Nothing but the lines below between the line holding "red pyramid [478,186,533,235]" and the line holding "grey pan [573,376,692,442]", inclusive, should appear in the answer, each set down exactly.

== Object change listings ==
--------------------------------

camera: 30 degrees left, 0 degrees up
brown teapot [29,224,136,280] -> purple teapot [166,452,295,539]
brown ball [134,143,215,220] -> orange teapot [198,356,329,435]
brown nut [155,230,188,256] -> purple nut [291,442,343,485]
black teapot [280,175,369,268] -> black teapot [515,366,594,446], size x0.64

--------------------------------

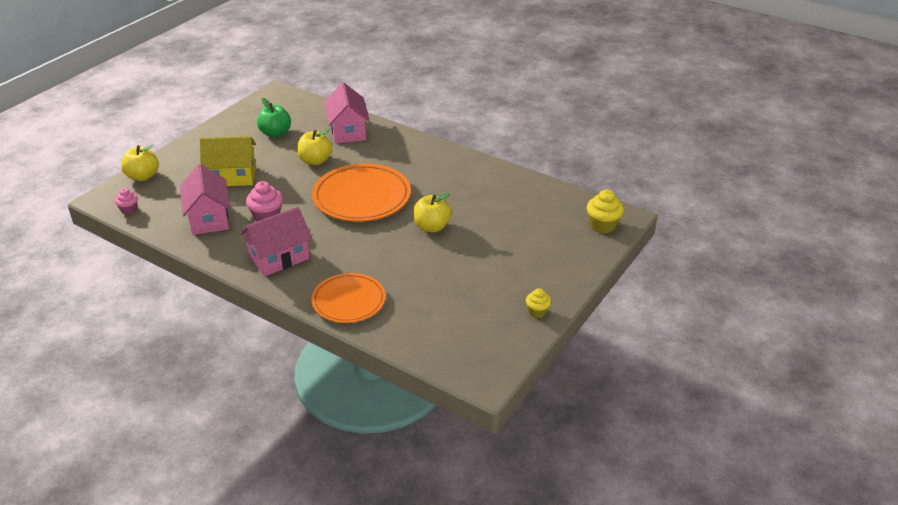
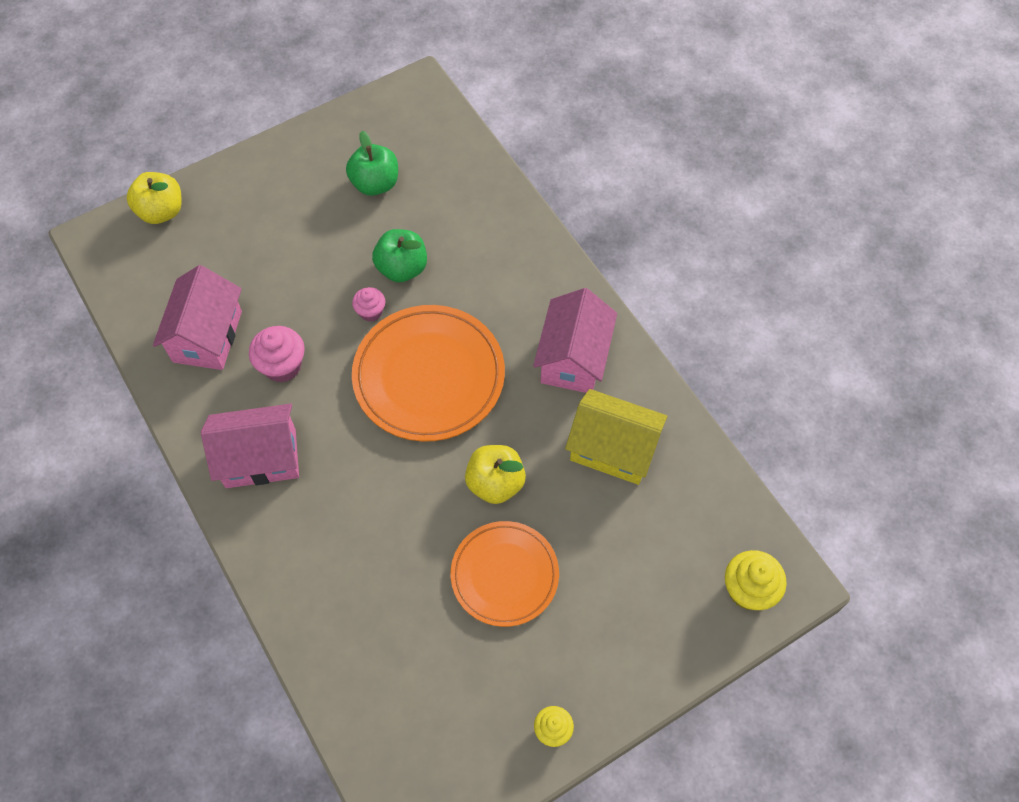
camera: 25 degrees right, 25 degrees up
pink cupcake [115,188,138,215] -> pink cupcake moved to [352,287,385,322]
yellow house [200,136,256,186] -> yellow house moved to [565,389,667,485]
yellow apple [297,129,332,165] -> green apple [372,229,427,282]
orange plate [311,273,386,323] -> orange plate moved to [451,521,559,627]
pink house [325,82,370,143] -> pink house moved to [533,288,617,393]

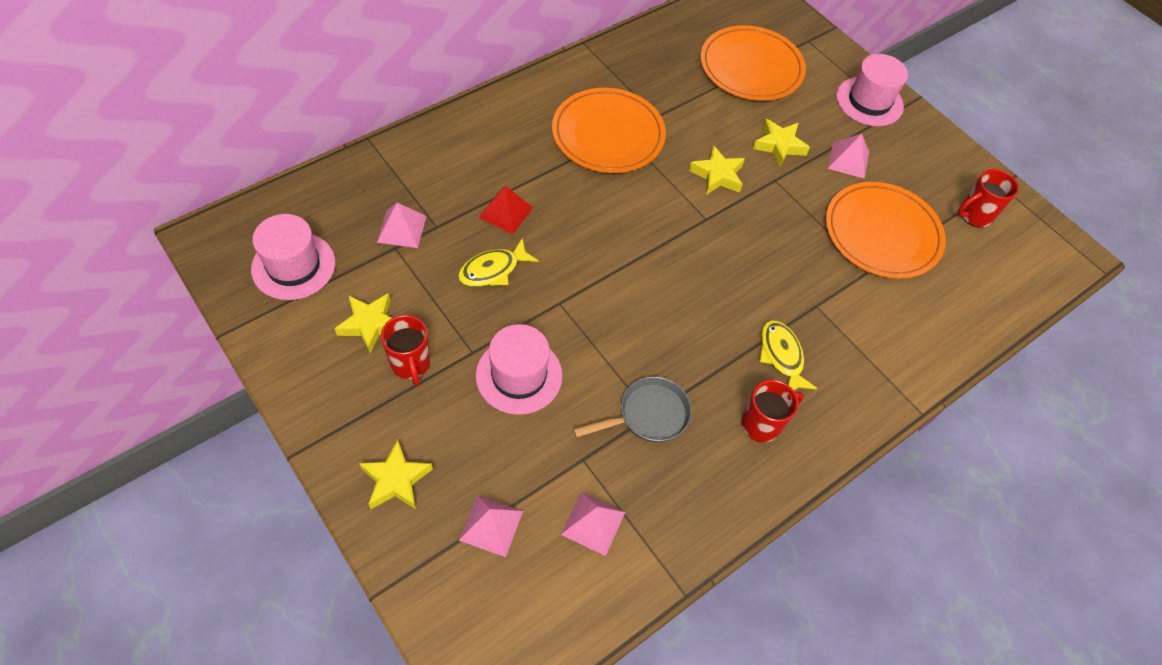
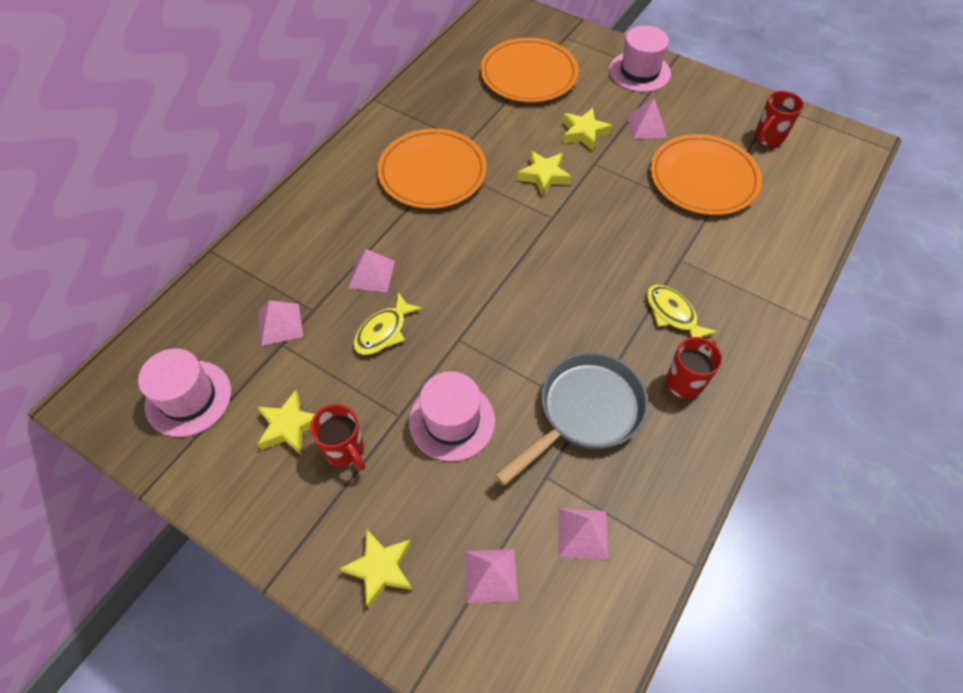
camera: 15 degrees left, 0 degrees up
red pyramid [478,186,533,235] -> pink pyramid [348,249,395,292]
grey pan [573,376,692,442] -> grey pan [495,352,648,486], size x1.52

--------------------------------

== FINISHED TASK ==
red pyramid [478,186,533,235] -> pink pyramid [348,249,395,292]
grey pan [573,376,692,442] -> grey pan [495,352,648,486], size x1.52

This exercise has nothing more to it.